WORK ITEM: Your output must consist of the records printed verbatim, with the pictures excluded.

SOURCE MATERIAL:
↓↓↓

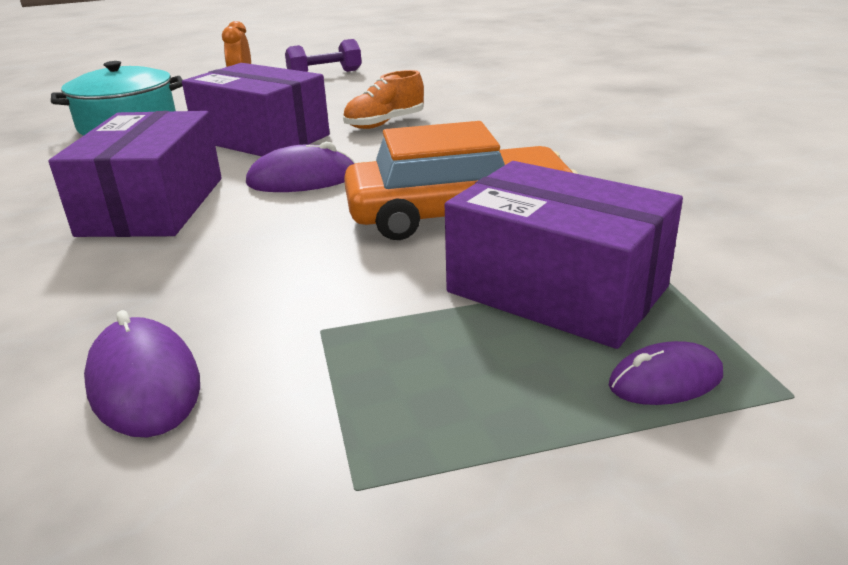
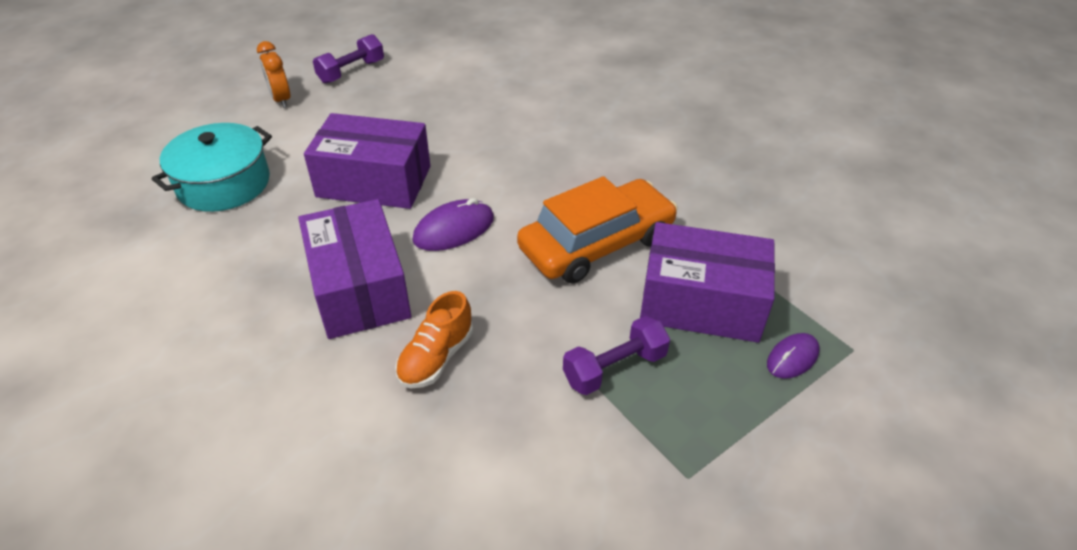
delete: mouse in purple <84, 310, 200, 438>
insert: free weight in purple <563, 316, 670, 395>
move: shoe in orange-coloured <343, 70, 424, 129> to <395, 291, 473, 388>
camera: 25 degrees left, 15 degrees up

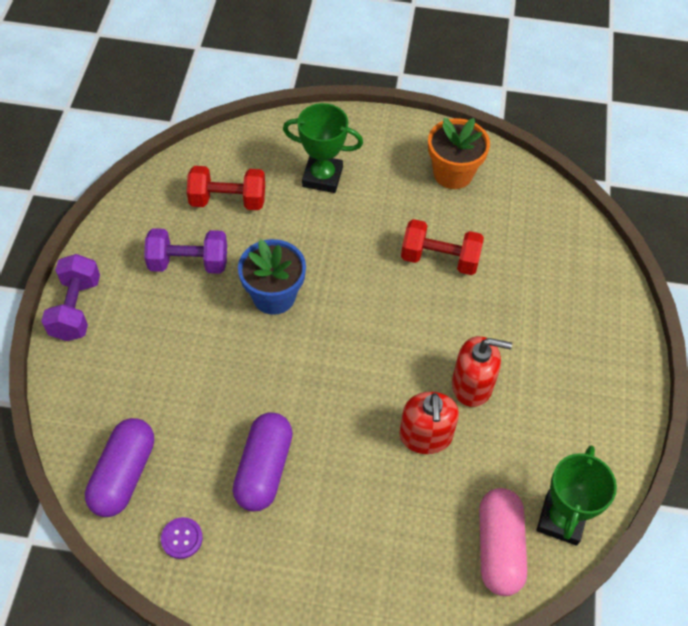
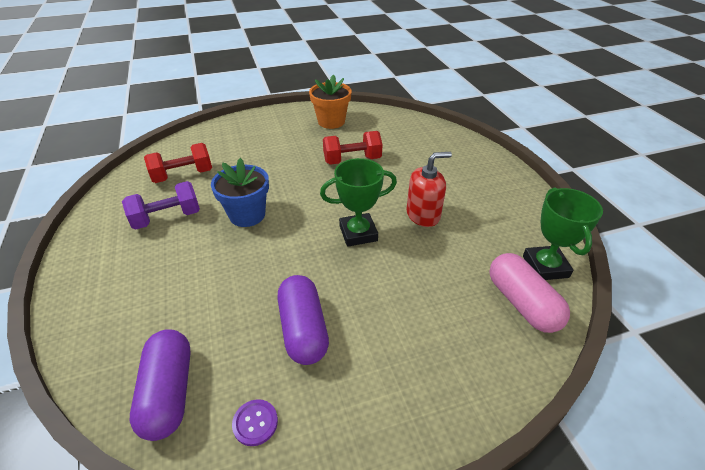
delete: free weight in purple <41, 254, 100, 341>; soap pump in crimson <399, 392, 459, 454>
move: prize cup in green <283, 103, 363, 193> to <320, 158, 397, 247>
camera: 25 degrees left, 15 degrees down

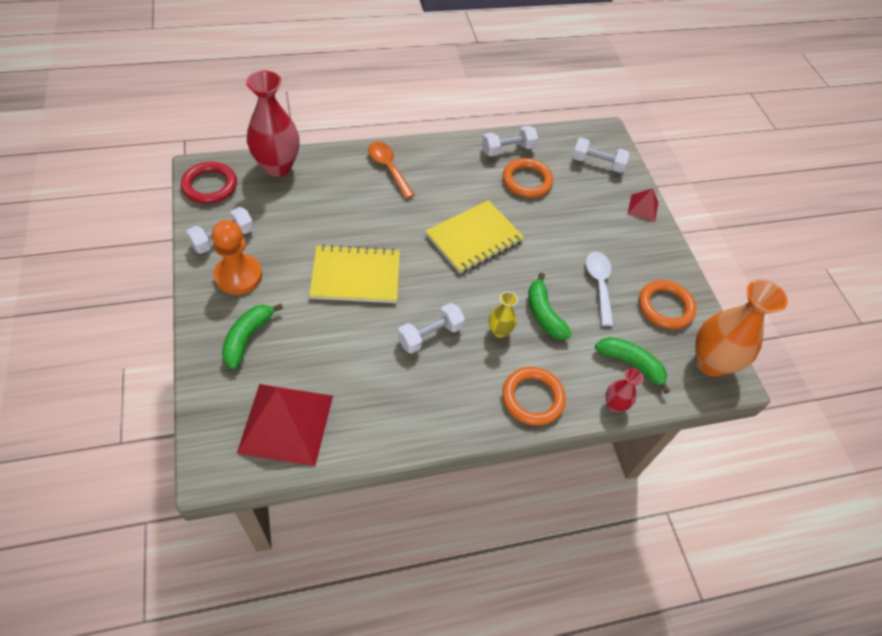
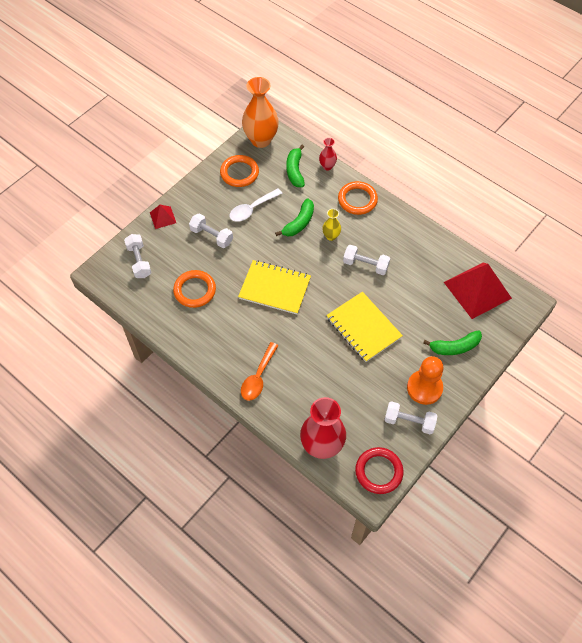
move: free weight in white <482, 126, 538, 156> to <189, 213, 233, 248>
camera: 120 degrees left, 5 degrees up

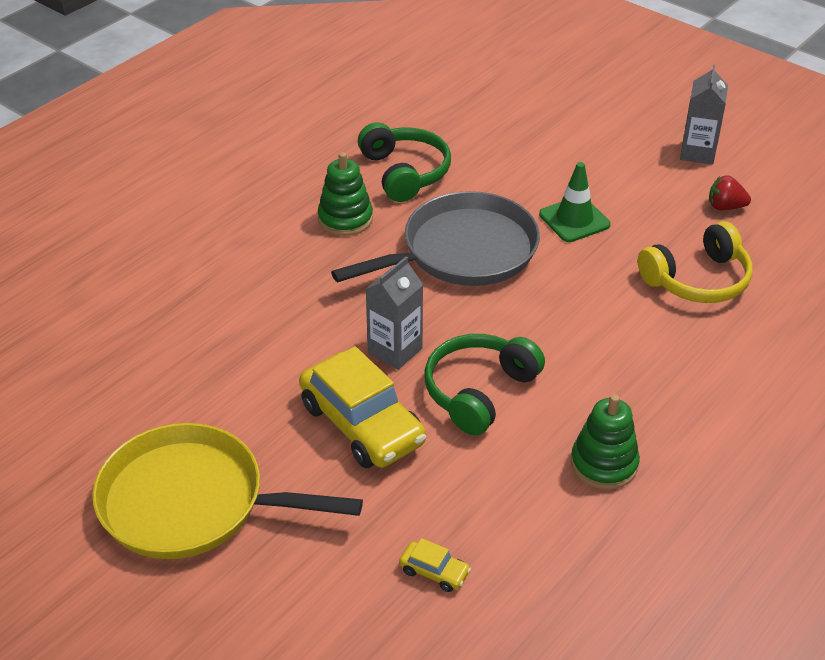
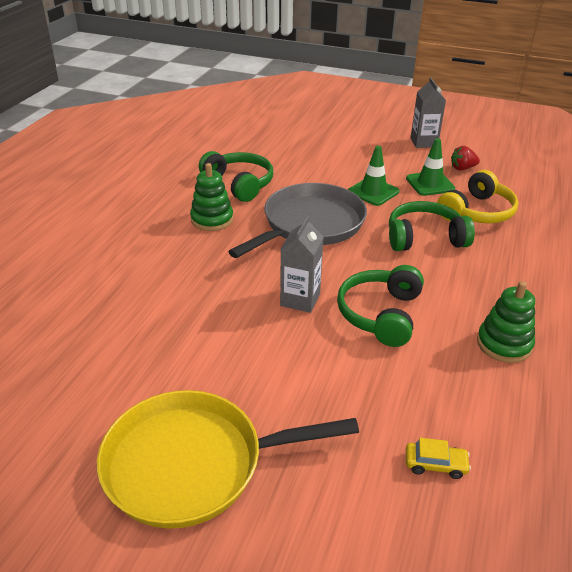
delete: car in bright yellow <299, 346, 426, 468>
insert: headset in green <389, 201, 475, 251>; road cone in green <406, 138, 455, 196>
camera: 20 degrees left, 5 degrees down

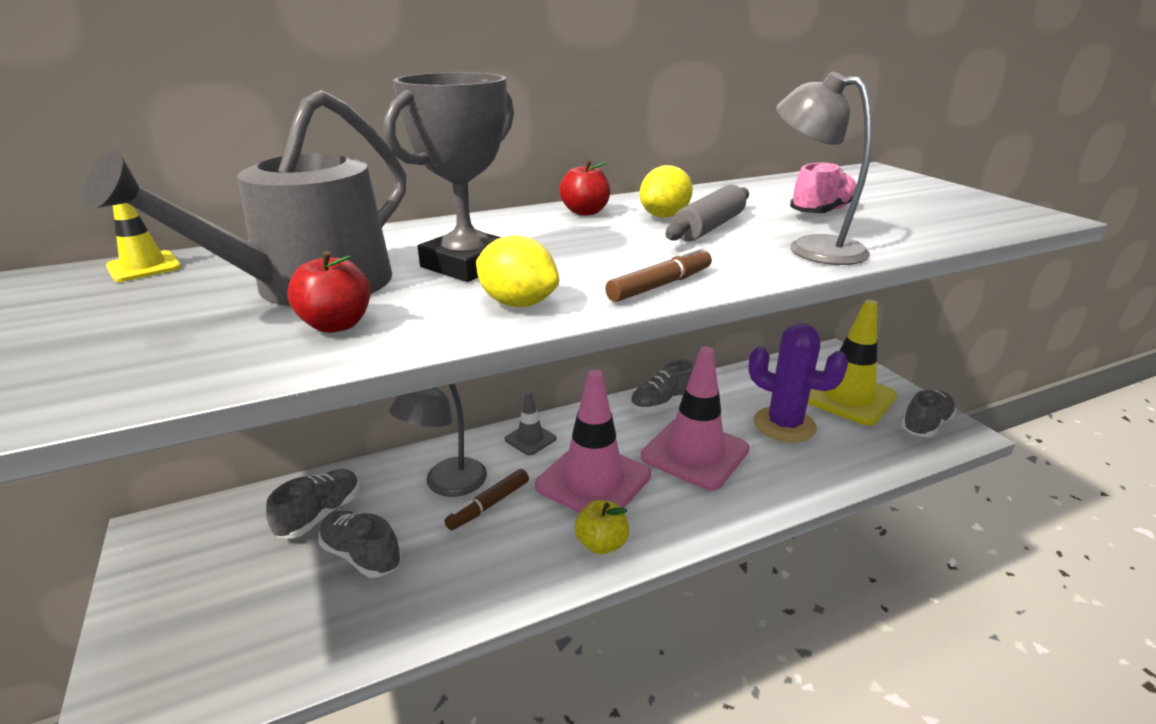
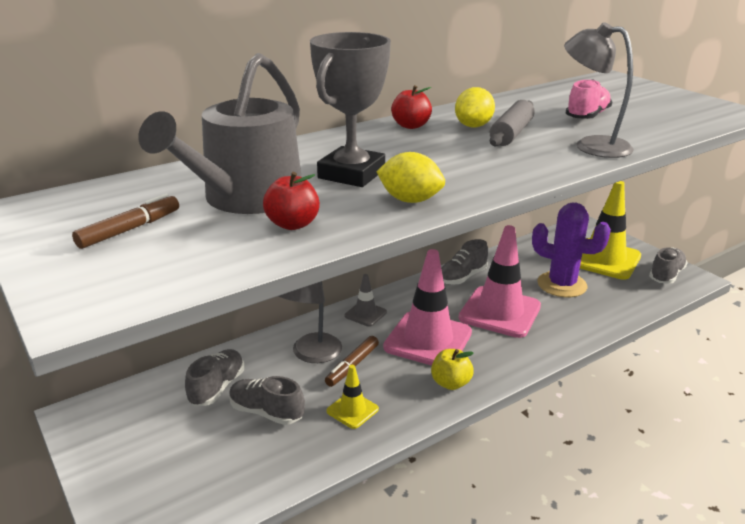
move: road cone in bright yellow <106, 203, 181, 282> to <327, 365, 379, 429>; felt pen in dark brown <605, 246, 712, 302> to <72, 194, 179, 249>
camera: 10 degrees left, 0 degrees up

↑↑↑

TASK RESULT:
delete: mouse in purple <84, 310, 200, 438>
insert: free weight in purple <563, 316, 670, 395>
move: shoe in orange-coloured <343, 70, 424, 129> to <395, 291, 473, 388>
camera: 25 degrees left, 15 degrees up

delete: free weight in purple <41, 254, 100, 341>; soap pump in crimson <399, 392, 459, 454>
move: prize cup in green <283, 103, 363, 193> to <320, 158, 397, 247>
camera: 25 degrees left, 15 degrees down

move: free weight in white <482, 126, 538, 156> to <189, 213, 233, 248>
camera: 120 degrees left, 5 degrees up

delete: car in bright yellow <299, 346, 426, 468>
insert: headset in green <389, 201, 475, 251>; road cone in green <406, 138, 455, 196>
camera: 20 degrees left, 5 degrees down

move: road cone in bright yellow <106, 203, 181, 282> to <327, 365, 379, 429>; felt pen in dark brown <605, 246, 712, 302> to <72, 194, 179, 249>
camera: 10 degrees left, 0 degrees up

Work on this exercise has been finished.